Exercise details: From the entries that follow, report every line in which "none" occurs.

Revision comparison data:

*** Begin section ***

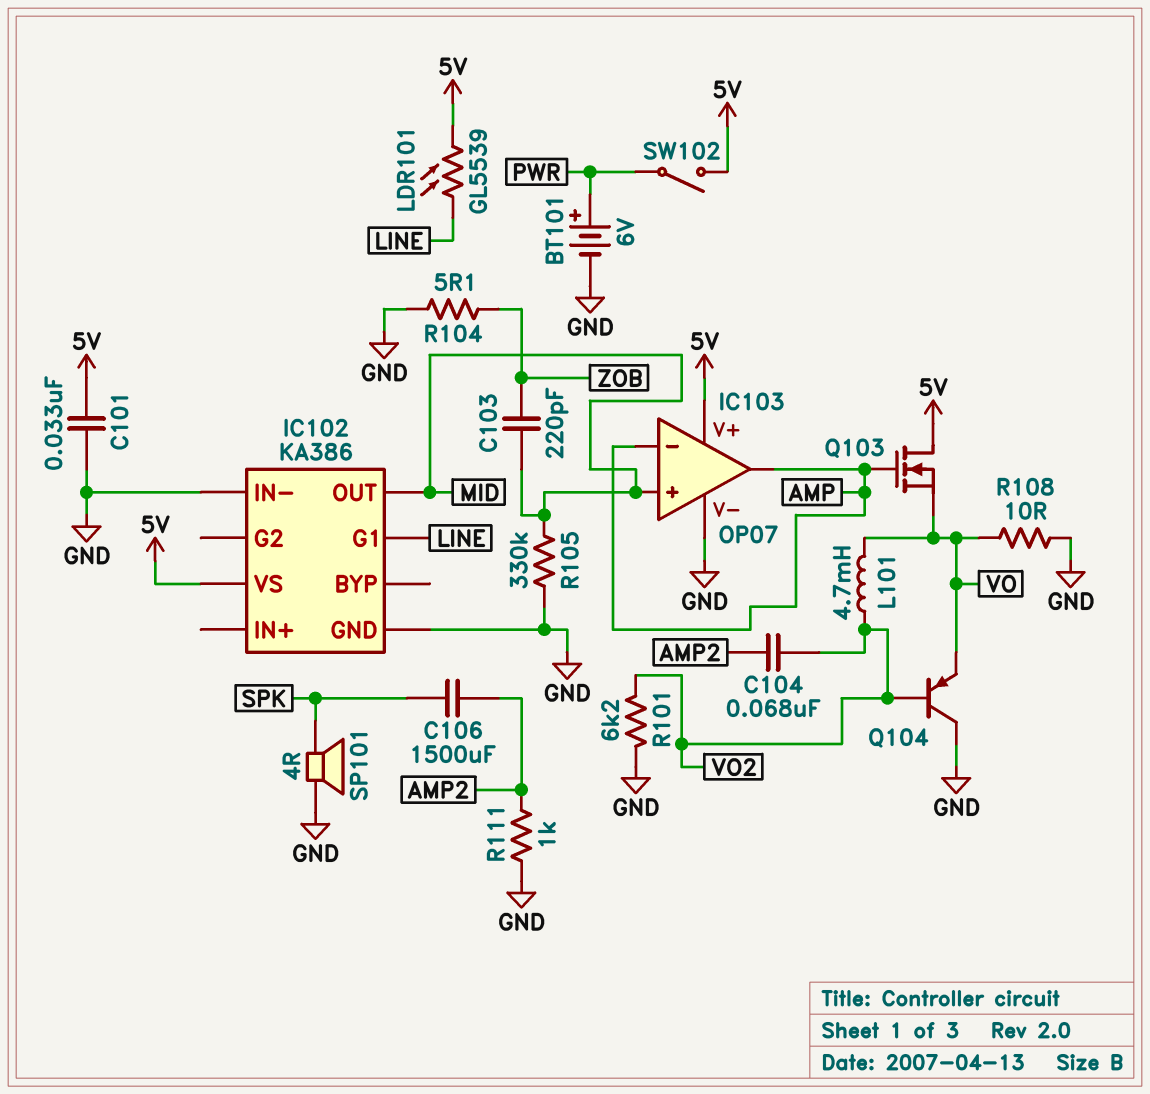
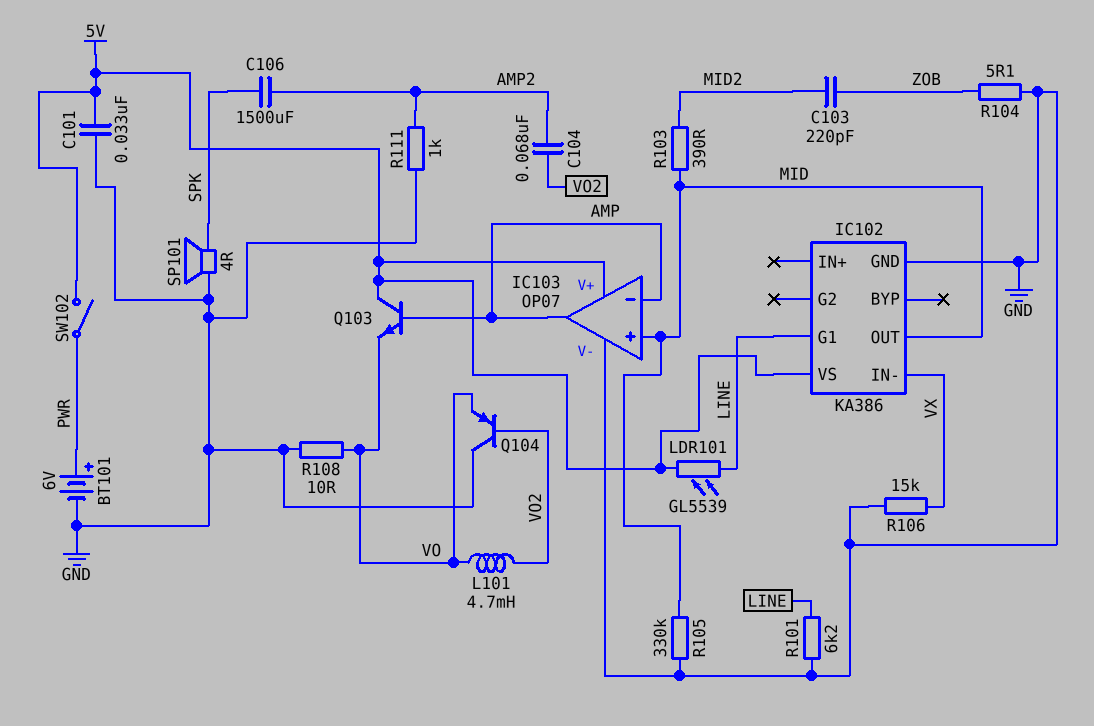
C103: 220pF (MID, ZOB) -> 220pF (MID2, ZOB)
IC102 pin IN-: GND -> VX
Q103: NMOS (G AMP, D 5V, S VO) -> NPN (B AMP, C 5V, E VO)
R101: 6.2k (GND, VO2) -> 6.2k (GND, LINE)
R103: none -> 390 (MID, MID2)
R106: none -> 15k (GND, VX)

*** End section ***

Task result:
R103: none -> 390 (MID, MID2)
R106: none -> 15k (GND, VX)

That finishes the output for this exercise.